_Assigned task_. The lines to return run from the one containing "none -> cyan round brick H4 level 3" through the end of the material; give them exactly and leave out the pictures.

_Material for this task_.
....................

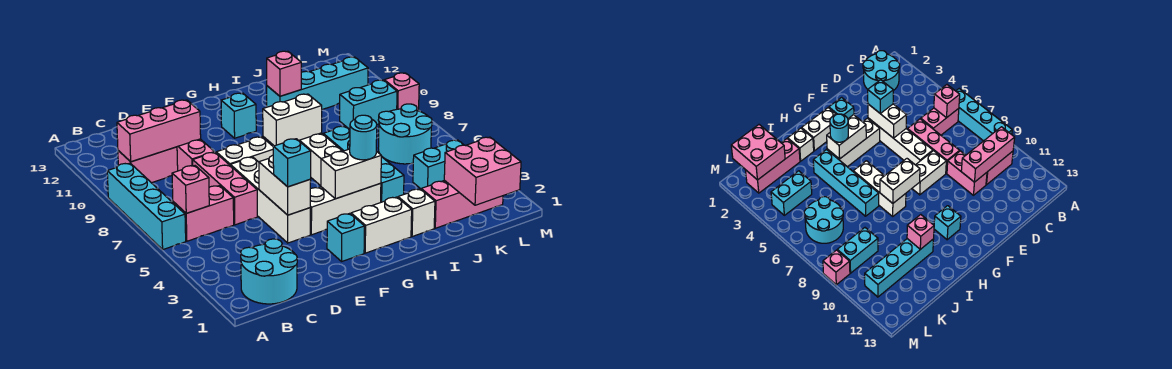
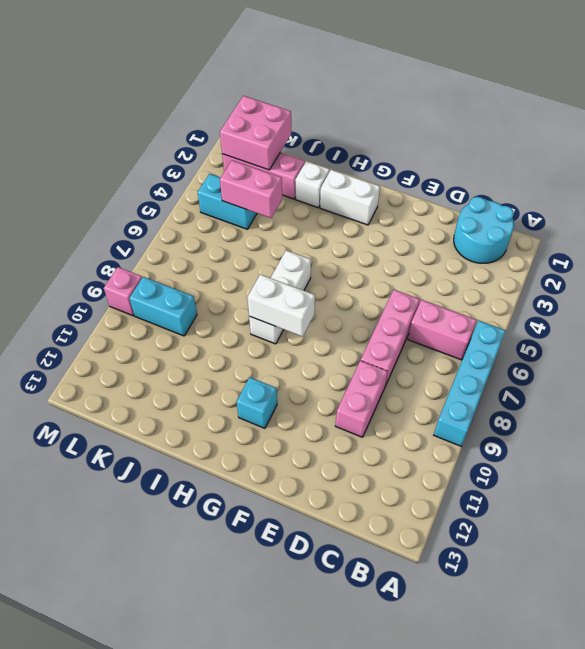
pink brick J4:K4 level 2 -> pink brick B10:C10 level 1
none -> white brick E4:E7 level 1
none -> white brick E8:F8 level 1
none -> cyan brick F2 level 1
none -> white brick F4:H4 level 1

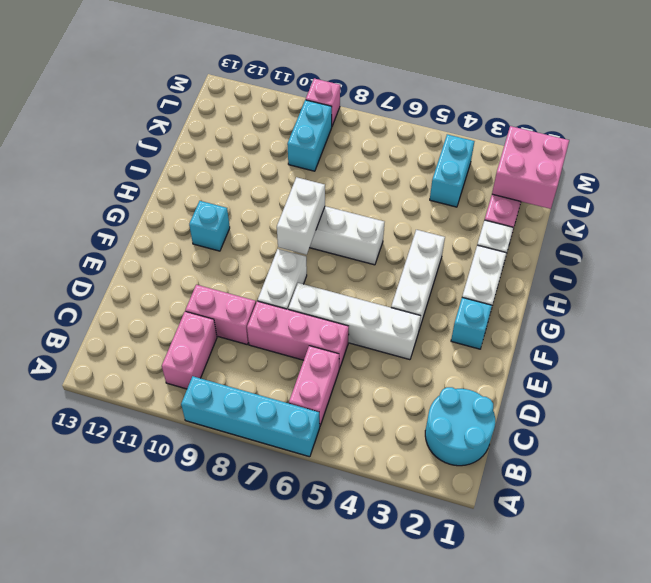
none -> cyan brick I4:I7 level 1
none -> cyan brick I11:L11 level 1
none -> cyan round brick K6:L7 level 1
none -> pink brick B6 level 2

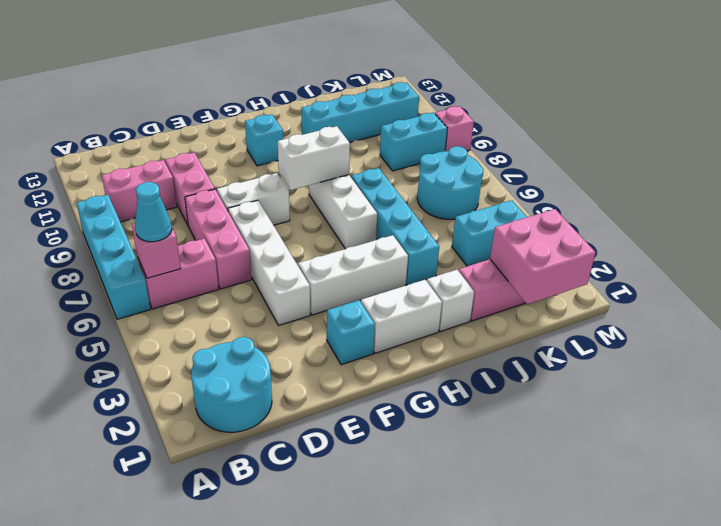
cyan cone B6 level 3 -> none
none -> pink brick B10:D10 level 2
none -> white brick E4:E5 level 2
none -> white brick G4:H4 level 2
none -> pink brick I11 level 2

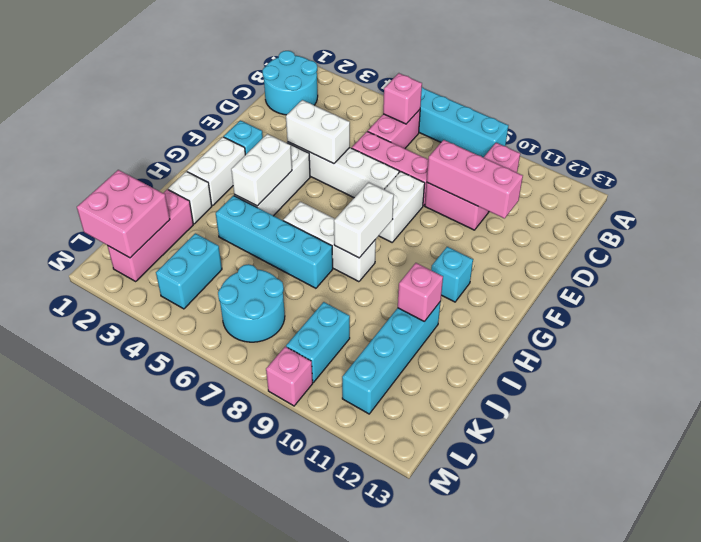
pink brick D9:D11 level 2 -> pink brick B10:D10 level 2
none -> cyan brick E4 level 3
none -> cyan round brick H4 level 3

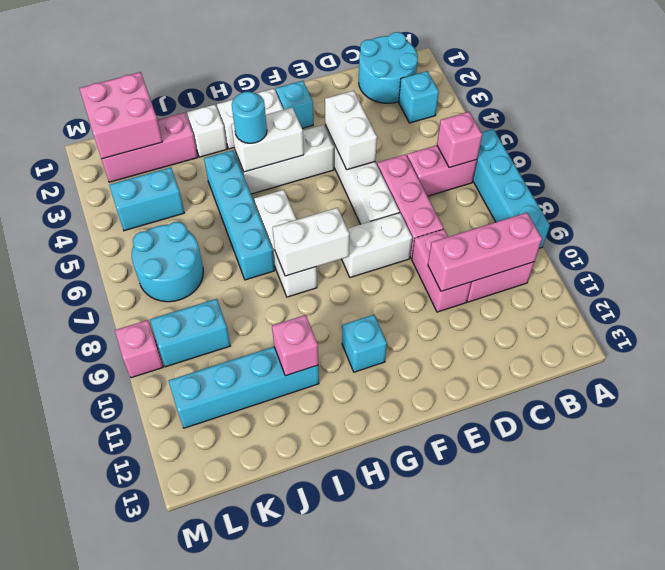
cyan brick B3 level 1 -> cyan brick E4 level 3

....................

_Result for this exercise_.
none -> cyan round brick H4 level 3

cyan brick B3 level 1 -> cyan brick E4 level 3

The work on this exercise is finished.